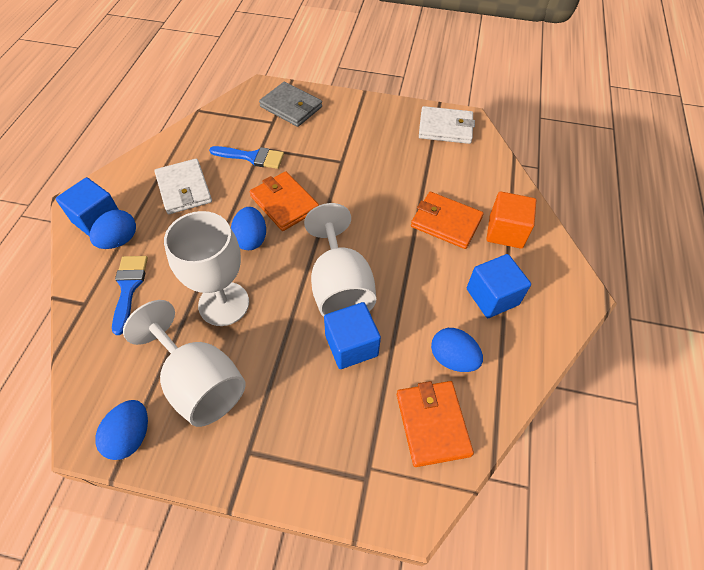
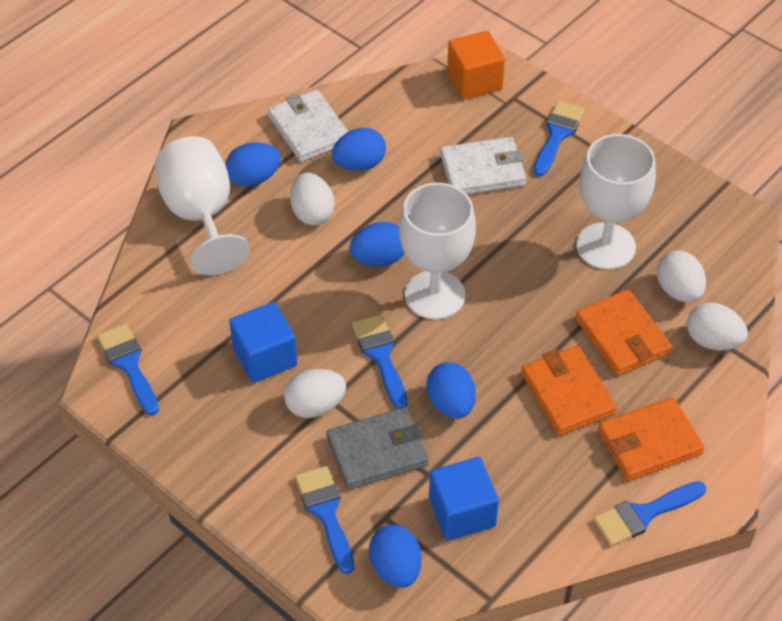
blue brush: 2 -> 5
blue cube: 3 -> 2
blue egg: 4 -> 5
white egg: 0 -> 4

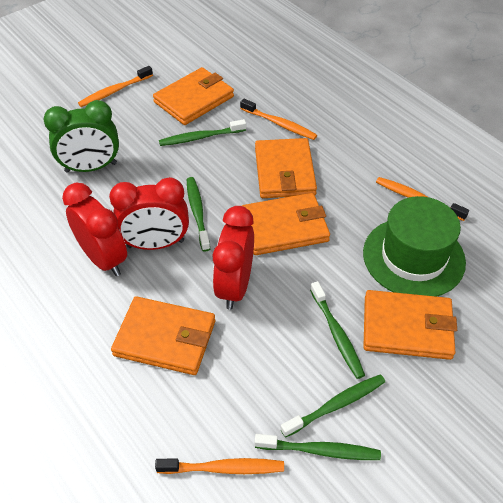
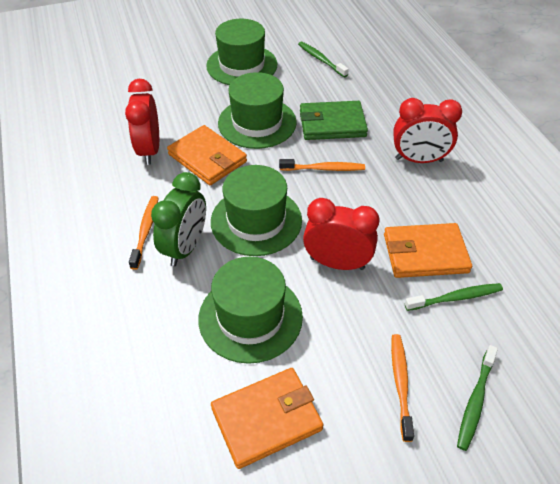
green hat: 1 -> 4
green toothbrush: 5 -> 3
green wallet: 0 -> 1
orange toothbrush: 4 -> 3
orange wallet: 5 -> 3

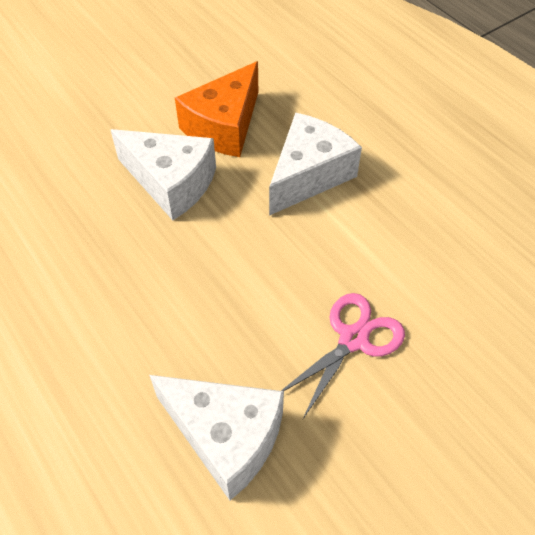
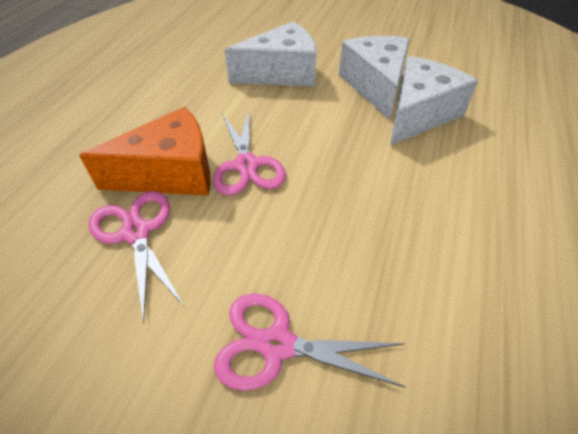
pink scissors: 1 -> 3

• Problem
State how many lines in the material above hold the word "green". Add nothing else.

• Answer box
3